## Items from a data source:
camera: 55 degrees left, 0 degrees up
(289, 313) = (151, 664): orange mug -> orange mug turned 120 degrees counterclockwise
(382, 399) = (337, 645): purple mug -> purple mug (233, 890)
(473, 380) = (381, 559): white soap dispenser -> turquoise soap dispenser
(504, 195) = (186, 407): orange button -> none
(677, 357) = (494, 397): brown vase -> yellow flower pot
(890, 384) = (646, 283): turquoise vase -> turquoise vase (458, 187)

## Exercise:
All of the entries, from the first line to the last, should be duplicated exactly.

## Answer to the problem:
camera: 55 degrees left, 0 degrees up
(289, 313) = (151, 664): orange mug -> orange mug turned 120 degrees counterclockwise
(382, 399) = (337, 645): purple mug -> purple mug (233, 890)
(473, 380) = (381, 559): white soap dispenser -> turquoise soap dispenser
(504, 195) = (186, 407): orange button -> none
(677, 357) = (494, 397): brown vase -> yellow flower pot
(890, 384) = (646, 283): turquoise vase -> turquoise vase (458, 187)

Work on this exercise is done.